● Problem details:
Verbatim copy without pictures. Please print every entry as it stands.

START Stored data

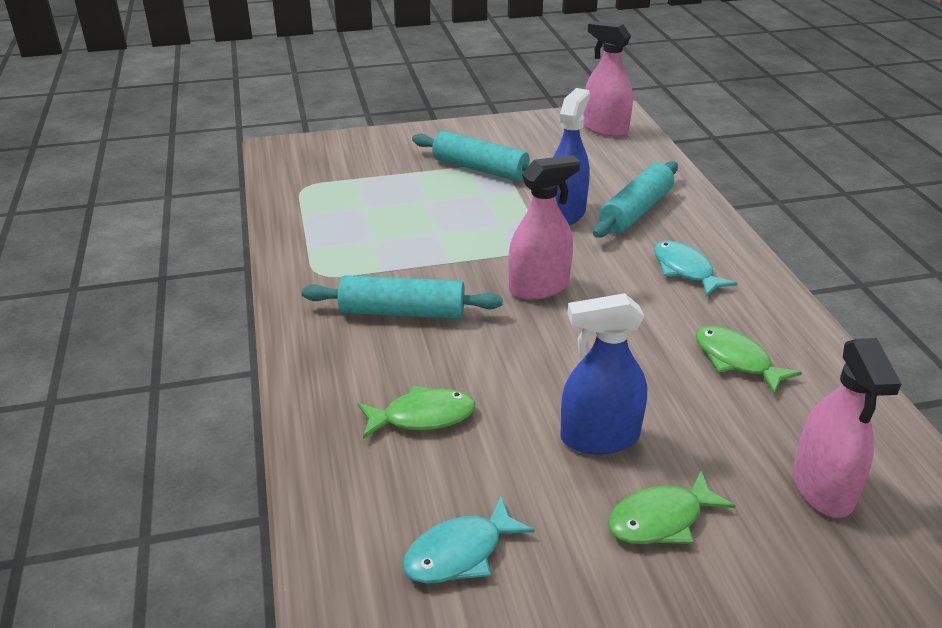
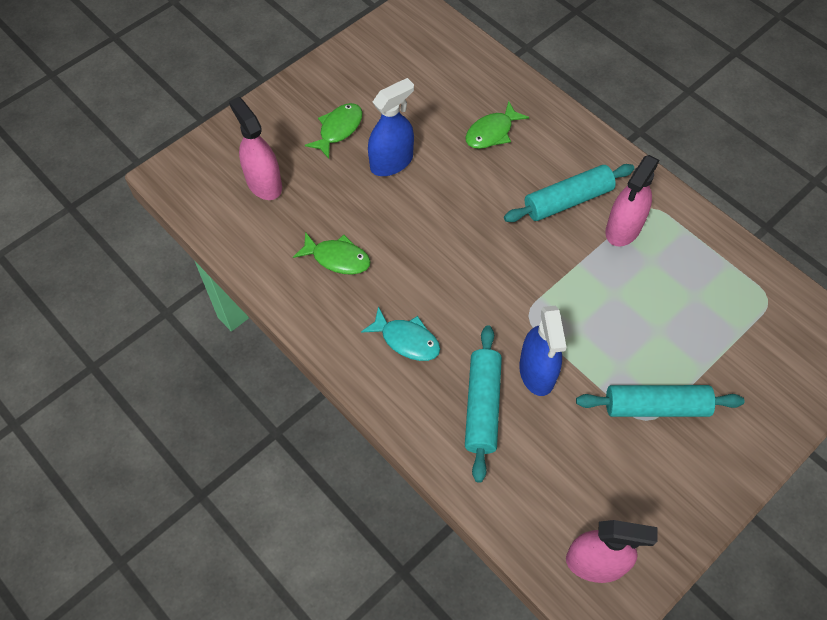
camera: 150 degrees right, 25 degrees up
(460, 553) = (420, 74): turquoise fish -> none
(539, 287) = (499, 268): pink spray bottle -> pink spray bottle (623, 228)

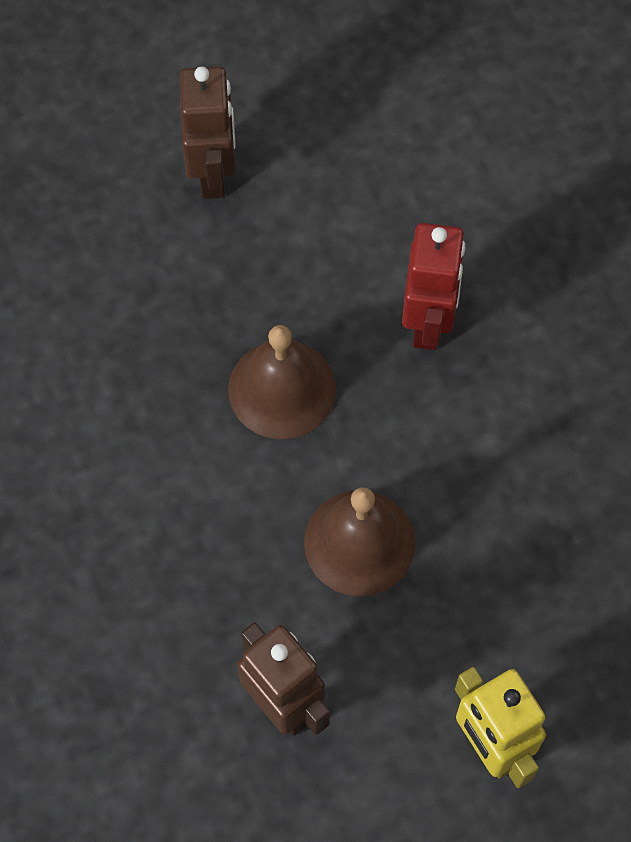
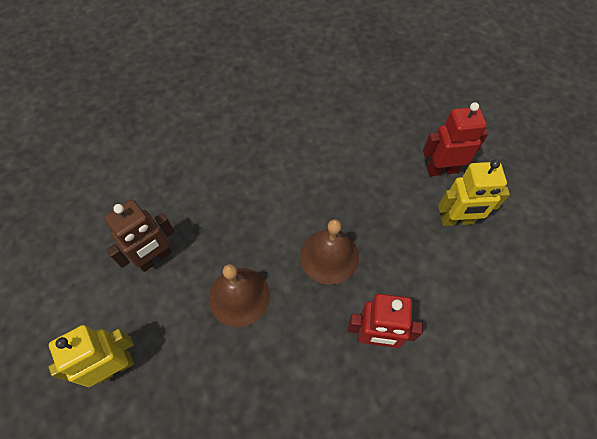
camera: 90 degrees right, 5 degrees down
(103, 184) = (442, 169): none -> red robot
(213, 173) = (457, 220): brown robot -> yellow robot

END Stored data

● Answer box:
camera: 150 degrees right, 25 degrees up
(460, 553) = (420, 74): turquoise fish -> none
(539, 287) = (499, 268): pink spray bottle -> pink spray bottle (623, 228)

camera: 90 degrees right, 5 degrees down
(103, 184) = (442, 169): none -> red robot
(213, 173) = (457, 220): brown robot -> yellow robot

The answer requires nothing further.